▶ [Brief]:
Copy the rows from the line containing "Transcribe the sheet" through the line containing "cis'8 gis8 ais8-." character for character, including both of those lines.

─── Stored data

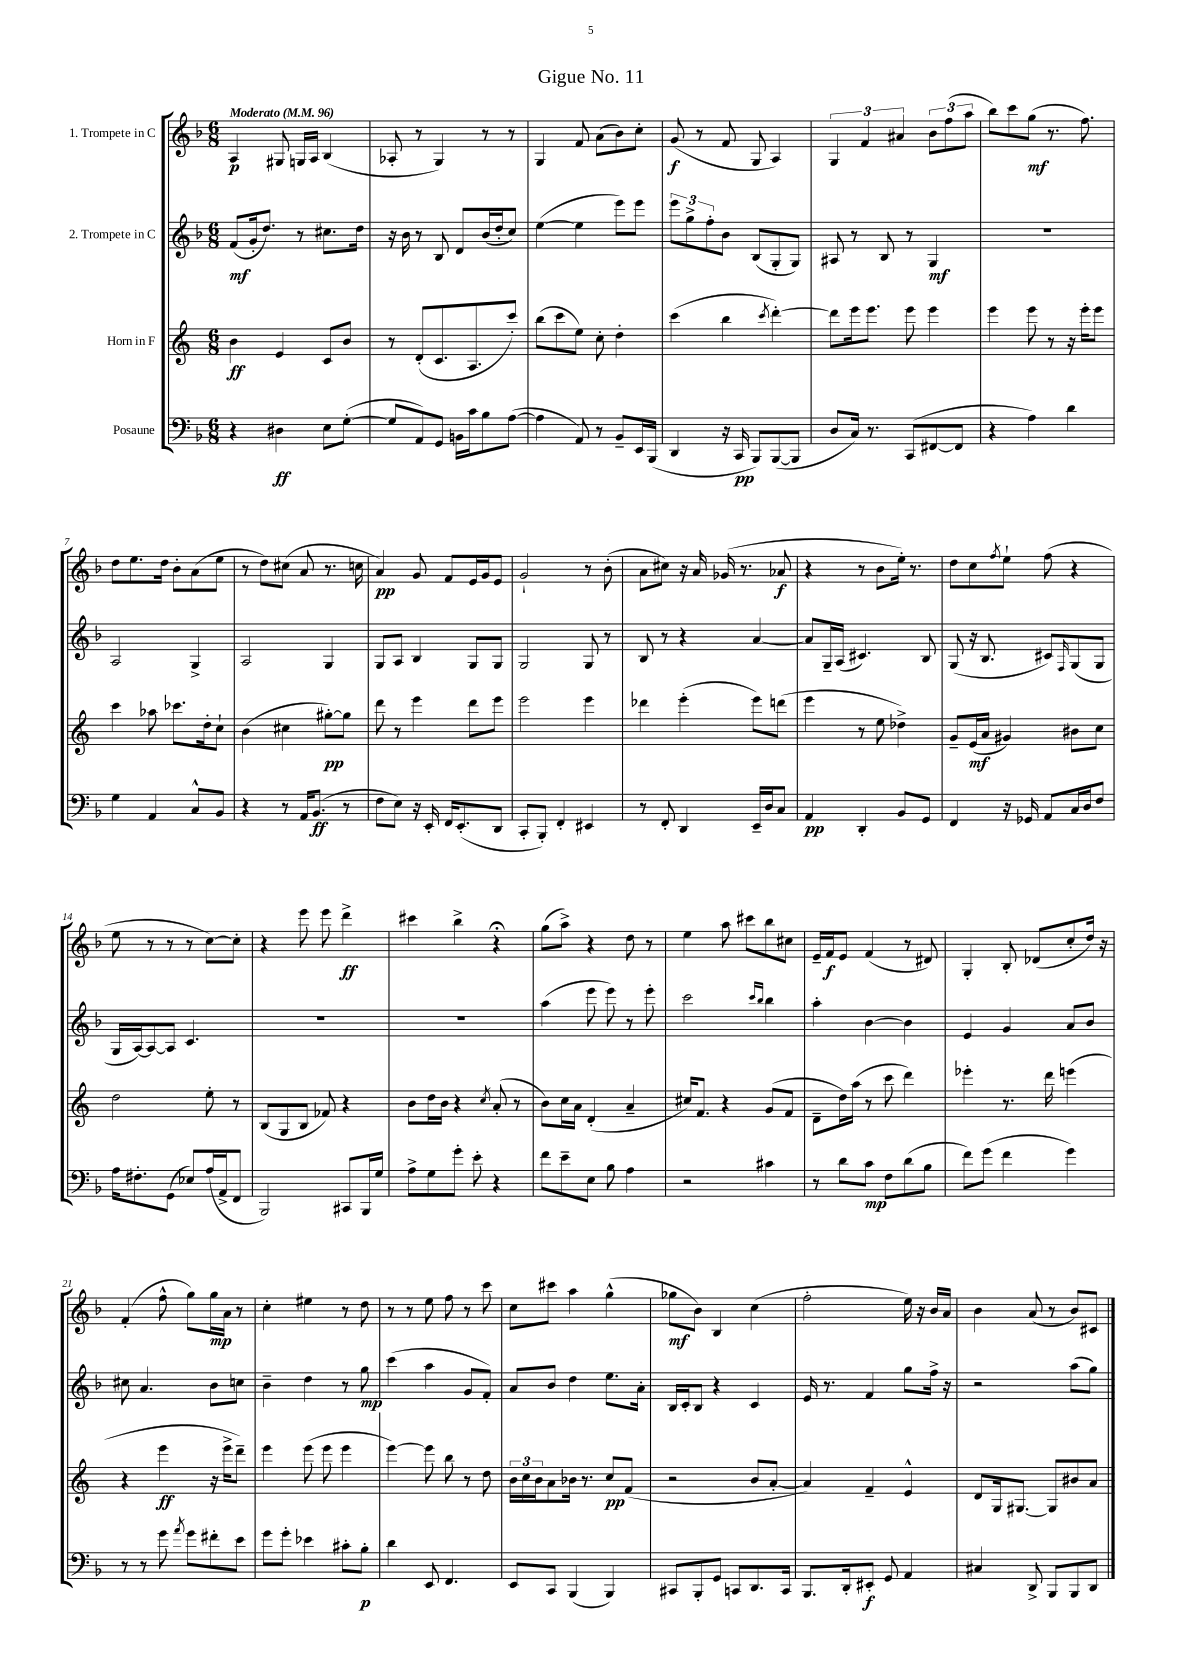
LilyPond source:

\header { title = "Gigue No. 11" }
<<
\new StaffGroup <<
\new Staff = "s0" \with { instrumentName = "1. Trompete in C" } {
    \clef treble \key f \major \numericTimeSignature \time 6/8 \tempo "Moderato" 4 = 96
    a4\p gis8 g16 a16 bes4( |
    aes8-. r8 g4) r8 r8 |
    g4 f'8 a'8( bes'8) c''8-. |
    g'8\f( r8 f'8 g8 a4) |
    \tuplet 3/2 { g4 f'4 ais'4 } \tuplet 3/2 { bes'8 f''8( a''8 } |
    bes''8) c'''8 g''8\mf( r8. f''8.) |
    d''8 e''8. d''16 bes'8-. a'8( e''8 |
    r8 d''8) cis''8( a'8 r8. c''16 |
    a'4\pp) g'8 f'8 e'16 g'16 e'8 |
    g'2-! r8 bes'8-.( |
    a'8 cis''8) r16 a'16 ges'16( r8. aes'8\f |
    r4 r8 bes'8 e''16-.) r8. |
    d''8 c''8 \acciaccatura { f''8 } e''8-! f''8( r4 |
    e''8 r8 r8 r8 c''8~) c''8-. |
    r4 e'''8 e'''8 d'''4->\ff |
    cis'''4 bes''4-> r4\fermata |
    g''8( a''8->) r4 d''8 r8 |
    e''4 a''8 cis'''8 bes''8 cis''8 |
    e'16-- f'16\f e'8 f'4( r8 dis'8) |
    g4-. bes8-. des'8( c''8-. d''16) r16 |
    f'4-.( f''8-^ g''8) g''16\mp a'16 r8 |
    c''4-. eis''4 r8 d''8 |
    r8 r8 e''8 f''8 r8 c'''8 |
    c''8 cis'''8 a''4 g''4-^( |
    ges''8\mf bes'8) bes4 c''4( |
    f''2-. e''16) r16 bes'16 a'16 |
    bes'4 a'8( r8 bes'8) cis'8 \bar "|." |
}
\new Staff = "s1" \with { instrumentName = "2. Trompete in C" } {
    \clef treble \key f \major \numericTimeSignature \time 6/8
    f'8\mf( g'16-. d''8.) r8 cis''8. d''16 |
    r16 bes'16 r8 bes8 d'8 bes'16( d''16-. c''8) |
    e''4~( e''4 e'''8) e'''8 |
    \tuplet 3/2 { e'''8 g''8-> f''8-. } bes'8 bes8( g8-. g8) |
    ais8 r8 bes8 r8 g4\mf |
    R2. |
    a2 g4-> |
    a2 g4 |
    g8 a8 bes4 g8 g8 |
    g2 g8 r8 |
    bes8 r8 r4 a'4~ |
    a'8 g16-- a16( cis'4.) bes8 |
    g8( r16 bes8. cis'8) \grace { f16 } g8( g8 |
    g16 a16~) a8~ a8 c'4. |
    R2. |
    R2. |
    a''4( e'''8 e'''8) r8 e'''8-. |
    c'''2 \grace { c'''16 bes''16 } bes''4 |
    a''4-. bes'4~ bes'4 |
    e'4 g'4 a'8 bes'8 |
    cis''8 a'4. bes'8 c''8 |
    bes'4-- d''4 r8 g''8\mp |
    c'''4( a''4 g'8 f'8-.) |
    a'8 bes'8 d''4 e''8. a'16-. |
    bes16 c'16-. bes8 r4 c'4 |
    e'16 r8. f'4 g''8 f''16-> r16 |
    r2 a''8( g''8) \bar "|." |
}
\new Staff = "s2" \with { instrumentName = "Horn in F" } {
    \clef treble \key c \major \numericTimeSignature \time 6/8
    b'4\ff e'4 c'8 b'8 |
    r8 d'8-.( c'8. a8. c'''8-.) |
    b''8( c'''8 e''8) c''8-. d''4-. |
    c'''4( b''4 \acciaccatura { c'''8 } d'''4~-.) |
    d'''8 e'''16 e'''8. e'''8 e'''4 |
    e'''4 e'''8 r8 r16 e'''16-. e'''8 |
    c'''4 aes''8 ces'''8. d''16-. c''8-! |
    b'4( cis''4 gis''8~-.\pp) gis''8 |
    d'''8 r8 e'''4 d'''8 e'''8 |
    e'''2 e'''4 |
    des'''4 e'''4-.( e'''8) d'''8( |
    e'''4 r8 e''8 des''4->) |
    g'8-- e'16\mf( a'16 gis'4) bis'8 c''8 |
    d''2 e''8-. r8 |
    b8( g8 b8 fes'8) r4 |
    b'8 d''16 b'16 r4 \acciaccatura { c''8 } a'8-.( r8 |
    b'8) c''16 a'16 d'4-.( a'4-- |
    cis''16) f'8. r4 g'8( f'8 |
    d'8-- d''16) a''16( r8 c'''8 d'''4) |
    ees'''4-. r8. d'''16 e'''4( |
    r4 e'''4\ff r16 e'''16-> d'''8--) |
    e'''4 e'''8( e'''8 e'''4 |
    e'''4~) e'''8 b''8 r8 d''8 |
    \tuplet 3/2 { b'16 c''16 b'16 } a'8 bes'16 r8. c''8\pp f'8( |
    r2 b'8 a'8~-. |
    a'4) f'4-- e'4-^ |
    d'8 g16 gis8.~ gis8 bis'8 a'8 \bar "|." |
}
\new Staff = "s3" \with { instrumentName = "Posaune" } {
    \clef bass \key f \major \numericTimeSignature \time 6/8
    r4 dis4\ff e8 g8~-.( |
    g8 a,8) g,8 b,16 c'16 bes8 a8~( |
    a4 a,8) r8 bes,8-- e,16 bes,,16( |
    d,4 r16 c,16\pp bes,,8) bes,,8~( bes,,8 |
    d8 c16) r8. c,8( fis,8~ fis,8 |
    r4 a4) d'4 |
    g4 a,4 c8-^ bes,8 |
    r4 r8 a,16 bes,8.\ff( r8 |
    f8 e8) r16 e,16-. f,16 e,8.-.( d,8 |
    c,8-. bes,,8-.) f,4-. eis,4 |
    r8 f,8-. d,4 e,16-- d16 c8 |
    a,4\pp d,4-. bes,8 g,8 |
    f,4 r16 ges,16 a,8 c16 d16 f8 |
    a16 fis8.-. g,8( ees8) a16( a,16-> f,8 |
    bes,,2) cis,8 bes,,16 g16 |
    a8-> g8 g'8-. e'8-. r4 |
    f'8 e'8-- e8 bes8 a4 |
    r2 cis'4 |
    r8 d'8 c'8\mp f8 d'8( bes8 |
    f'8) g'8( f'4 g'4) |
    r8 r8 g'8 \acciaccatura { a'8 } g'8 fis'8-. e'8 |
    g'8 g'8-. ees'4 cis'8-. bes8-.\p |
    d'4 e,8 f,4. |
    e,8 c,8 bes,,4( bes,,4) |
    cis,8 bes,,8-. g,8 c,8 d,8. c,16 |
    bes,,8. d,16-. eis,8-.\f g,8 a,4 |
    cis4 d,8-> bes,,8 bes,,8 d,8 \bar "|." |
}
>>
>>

──────
─── Stored data

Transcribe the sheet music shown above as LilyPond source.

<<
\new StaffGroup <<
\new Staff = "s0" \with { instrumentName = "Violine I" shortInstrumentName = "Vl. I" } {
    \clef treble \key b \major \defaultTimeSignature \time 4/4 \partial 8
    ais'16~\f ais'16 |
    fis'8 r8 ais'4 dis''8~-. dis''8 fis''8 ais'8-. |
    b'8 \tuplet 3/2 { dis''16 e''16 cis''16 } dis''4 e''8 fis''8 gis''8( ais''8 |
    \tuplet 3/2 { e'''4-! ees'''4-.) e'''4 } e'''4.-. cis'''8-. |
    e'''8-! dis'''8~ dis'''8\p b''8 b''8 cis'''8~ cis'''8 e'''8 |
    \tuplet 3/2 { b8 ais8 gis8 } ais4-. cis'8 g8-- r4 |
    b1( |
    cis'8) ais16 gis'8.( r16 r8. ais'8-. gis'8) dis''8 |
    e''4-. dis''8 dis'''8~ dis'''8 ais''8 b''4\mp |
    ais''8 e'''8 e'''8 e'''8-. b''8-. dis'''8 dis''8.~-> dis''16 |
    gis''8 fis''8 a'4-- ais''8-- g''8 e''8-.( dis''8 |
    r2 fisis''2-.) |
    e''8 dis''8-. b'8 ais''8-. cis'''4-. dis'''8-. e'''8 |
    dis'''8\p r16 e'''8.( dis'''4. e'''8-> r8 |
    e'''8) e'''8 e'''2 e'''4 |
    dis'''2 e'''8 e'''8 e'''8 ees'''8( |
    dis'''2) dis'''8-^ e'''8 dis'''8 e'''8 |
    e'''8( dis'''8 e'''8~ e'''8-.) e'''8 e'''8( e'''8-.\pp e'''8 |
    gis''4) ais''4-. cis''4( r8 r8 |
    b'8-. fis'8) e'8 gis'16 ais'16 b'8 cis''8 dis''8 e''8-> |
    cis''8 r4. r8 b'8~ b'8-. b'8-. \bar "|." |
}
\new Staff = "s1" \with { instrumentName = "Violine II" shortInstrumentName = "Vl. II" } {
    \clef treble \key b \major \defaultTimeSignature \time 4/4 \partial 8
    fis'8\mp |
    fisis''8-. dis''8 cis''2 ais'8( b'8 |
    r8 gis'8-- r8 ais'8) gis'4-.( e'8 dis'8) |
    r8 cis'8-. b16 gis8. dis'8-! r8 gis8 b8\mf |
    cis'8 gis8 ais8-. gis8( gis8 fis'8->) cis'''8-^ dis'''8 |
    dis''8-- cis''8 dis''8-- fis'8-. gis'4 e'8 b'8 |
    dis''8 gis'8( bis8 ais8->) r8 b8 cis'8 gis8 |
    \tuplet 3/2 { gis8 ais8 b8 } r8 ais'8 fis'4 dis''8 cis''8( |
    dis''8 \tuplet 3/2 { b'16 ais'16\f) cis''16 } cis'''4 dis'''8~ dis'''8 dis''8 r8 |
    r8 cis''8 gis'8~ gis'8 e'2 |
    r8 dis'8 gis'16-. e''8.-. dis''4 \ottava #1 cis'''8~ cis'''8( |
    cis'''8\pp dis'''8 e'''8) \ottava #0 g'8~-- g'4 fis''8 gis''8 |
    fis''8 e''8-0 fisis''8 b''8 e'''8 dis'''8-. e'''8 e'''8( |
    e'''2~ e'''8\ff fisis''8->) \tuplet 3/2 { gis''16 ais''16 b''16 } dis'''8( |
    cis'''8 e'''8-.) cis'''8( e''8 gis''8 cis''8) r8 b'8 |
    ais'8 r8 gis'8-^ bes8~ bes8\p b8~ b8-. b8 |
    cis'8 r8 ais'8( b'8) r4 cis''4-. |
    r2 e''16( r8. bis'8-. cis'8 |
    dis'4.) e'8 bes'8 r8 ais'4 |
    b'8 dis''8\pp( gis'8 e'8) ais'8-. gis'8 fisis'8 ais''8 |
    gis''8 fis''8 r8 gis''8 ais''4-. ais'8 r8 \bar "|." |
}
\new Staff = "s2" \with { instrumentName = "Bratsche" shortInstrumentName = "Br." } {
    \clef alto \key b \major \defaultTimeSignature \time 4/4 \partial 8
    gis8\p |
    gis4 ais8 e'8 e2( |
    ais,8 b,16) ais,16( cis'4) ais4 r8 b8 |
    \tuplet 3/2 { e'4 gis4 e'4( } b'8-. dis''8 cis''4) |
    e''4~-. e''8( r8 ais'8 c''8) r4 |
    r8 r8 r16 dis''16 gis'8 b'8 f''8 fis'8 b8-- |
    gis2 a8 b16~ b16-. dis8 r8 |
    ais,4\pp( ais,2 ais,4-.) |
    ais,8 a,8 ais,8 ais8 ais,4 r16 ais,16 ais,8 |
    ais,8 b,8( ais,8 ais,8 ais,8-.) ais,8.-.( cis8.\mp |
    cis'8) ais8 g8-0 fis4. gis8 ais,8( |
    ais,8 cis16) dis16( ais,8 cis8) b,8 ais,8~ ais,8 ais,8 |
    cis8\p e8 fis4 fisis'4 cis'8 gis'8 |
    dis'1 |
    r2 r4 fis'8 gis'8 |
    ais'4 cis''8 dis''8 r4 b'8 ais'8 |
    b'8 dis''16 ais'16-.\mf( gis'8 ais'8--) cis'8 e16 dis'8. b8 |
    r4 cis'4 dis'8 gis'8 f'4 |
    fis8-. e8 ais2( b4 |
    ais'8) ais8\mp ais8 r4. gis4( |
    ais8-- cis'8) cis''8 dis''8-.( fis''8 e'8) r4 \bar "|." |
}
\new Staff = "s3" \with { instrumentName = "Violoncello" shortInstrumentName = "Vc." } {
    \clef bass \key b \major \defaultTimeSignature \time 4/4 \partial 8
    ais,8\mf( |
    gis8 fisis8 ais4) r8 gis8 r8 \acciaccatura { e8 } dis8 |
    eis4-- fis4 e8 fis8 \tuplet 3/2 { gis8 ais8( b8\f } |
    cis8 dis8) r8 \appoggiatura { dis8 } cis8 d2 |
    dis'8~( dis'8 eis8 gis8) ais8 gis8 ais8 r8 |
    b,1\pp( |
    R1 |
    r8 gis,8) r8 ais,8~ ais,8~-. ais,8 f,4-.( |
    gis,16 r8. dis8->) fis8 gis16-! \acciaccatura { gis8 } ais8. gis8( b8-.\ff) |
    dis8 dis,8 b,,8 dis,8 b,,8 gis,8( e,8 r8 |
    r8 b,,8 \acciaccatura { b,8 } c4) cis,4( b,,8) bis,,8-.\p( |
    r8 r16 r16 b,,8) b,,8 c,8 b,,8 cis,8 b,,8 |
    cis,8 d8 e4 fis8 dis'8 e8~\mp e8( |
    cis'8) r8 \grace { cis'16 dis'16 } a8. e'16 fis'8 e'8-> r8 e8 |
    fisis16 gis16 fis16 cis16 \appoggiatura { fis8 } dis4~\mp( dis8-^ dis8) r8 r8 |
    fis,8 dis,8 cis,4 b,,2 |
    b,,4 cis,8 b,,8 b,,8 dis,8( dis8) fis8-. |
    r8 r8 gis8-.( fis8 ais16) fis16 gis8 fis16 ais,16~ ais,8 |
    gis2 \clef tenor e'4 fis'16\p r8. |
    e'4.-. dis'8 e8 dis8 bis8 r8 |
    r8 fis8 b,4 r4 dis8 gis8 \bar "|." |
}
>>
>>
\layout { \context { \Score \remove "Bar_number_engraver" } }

──────
─── Stored data

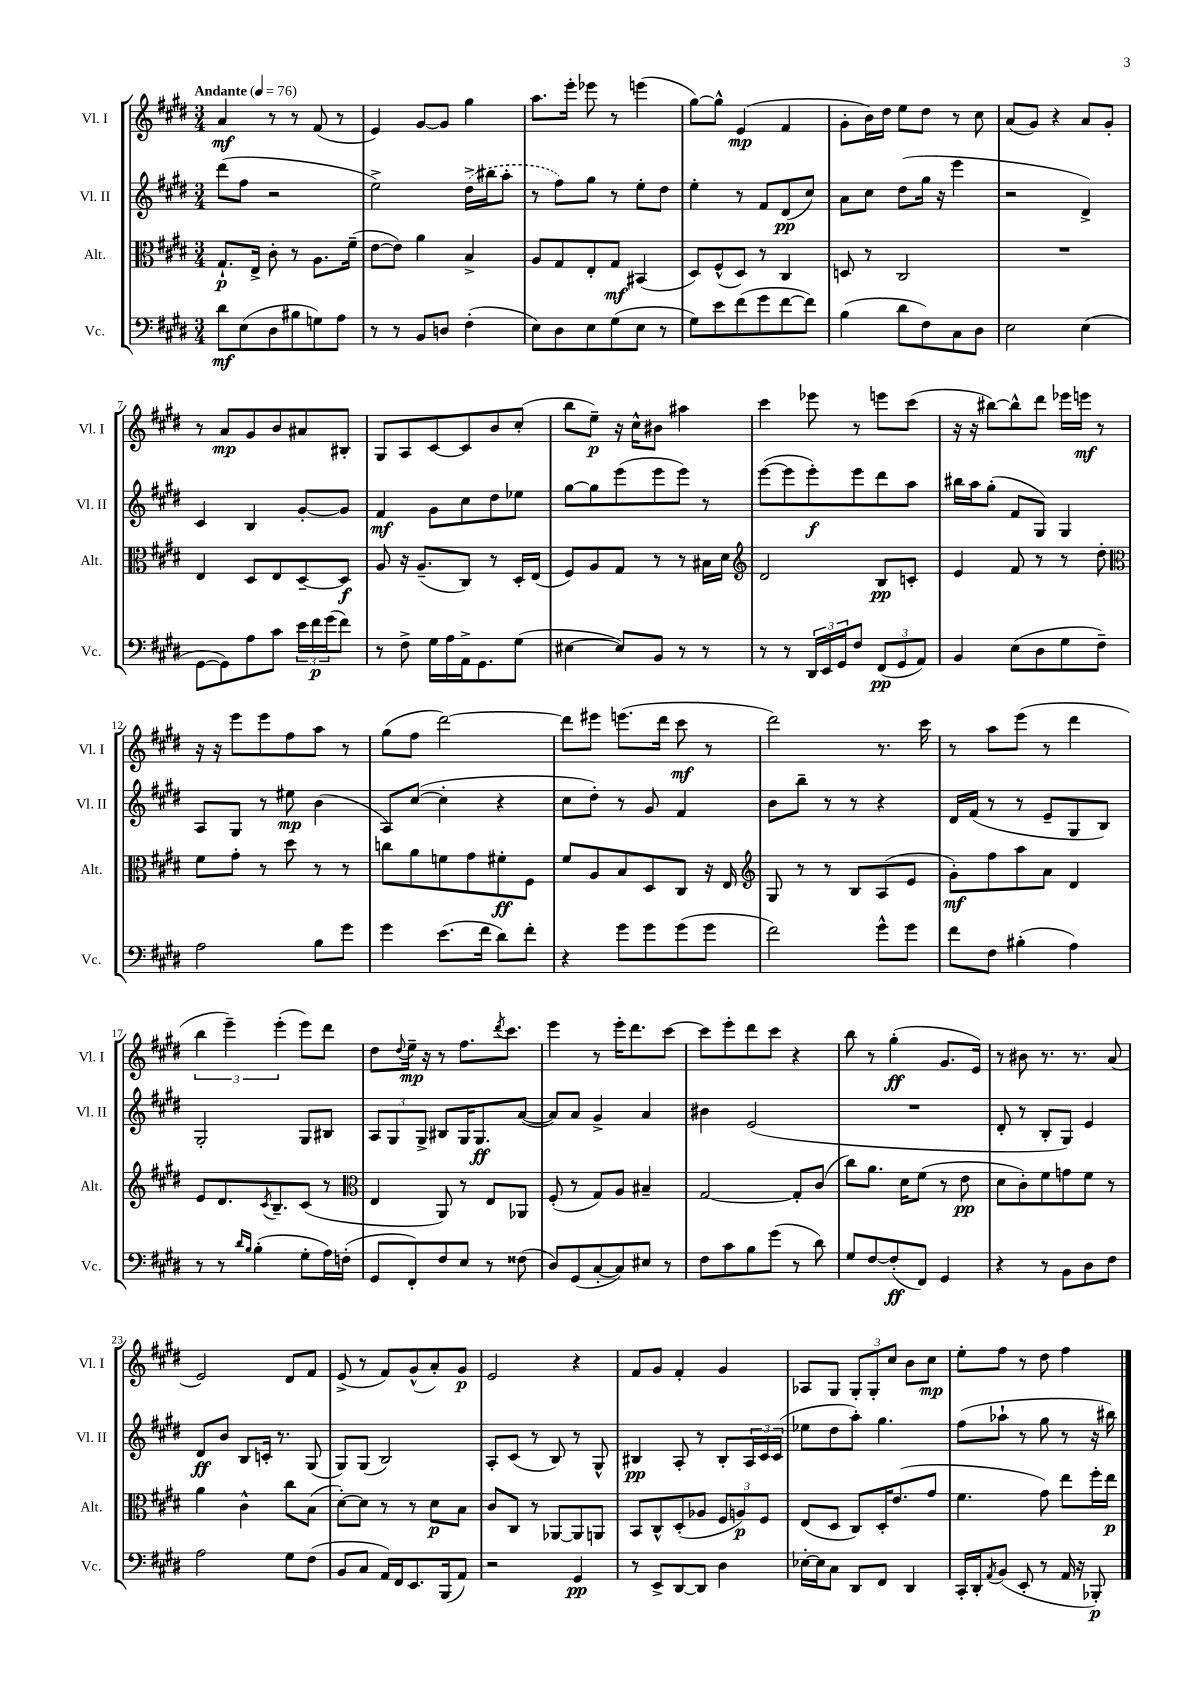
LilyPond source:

──────

▶ [Task result]:
Transcribe the sheet music shown above as LilyPond source.

<<
\new StaffGroup <<
\new Staff = "s0" \with { instrumentName = "Violine I" shortInstrumentName = "Vl. I" } {
    \clef treble \key b \major \defaultTimeSignature \time 4/4 \partial 8
    ais'16~\f ais'16 |
    fis'8 r8 ais'4 dis''8~-. dis''8 fis''8 ais'8-. |
    b'8 \tuplet 3/2 { dis''16 e''16 cis''16 } dis''4 e''8 fis''8 gis''8( ais''8 |
    \tuplet 3/2 { e'''4-! ees'''4-.) e'''4 } e'''4.-. cis'''8-. |
    e'''8-! dis'''8~ dis'''8\p b''8 b''8 cis'''8~ cis'''8 e'''8 |
    \tuplet 3/2 { b8 ais8 gis8 } ais4-. cis'8 g8-- r4 |
    b1( |
    cis'8) ais16 gis'8.( r16 r8. ais'8-. gis'8) dis''8 |
    e''4-. dis''8 dis'''8~ dis'''8 ais''8 b''4\mp |
    ais''8 e'''8 e'''8 e'''8-. b''8-. dis'''8 dis''8.~-> dis''16 |
    gis''8 fis''8 a'4-- ais''8-- g''8 e''8-.( dis''8 |
    r2 fisis''2-.) |
    e''8 dis''8-. b'8 ais''8-. cis'''4-. dis'''8-. e'''8 |
    dis'''8\p r16 e'''8.( dis'''4. e'''8-> r8 |
    e'''8) e'''8 e'''2 e'''4 |
    dis'''2 e'''8 e'''8 e'''8 ees'''8( |
    dis'''2) dis'''8-^ e'''8 dis'''8 e'''8 |
    e'''8( dis'''8 e'''8~ e'''8-.) e'''8 e'''8( e'''8-.\pp e'''8 |
    gis''4) ais''4-. cis''4( r8 r8 |
    b'8-. fis'8) e'8 gis'16 ais'16 b'8 cis''8 dis''8 e''8-> |
    cis''8 r4. r8 b'8~ b'8-. b'8-. \bar "|." |
}
\new Staff = "s1" \with { instrumentName = "Violine II" shortInstrumentName = "Vl. II" } {
    \clef treble \key b \major \defaultTimeSignature \time 4/4 \partial 8
    fis'8\mp |
    fisis''8-. dis''8 cis''2 ais'8( b'8 |
    r8 gis'8-- r8 ais'8) gis'4-.( e'8 dis'8) |
    r8 cis'8-. b16 gis8. dis'8-! r8 gis8 b8\mf |
    cis'8 gis8 ais8-. gis8( gis8 fis'8->) cis'''8-^ dis'''8 |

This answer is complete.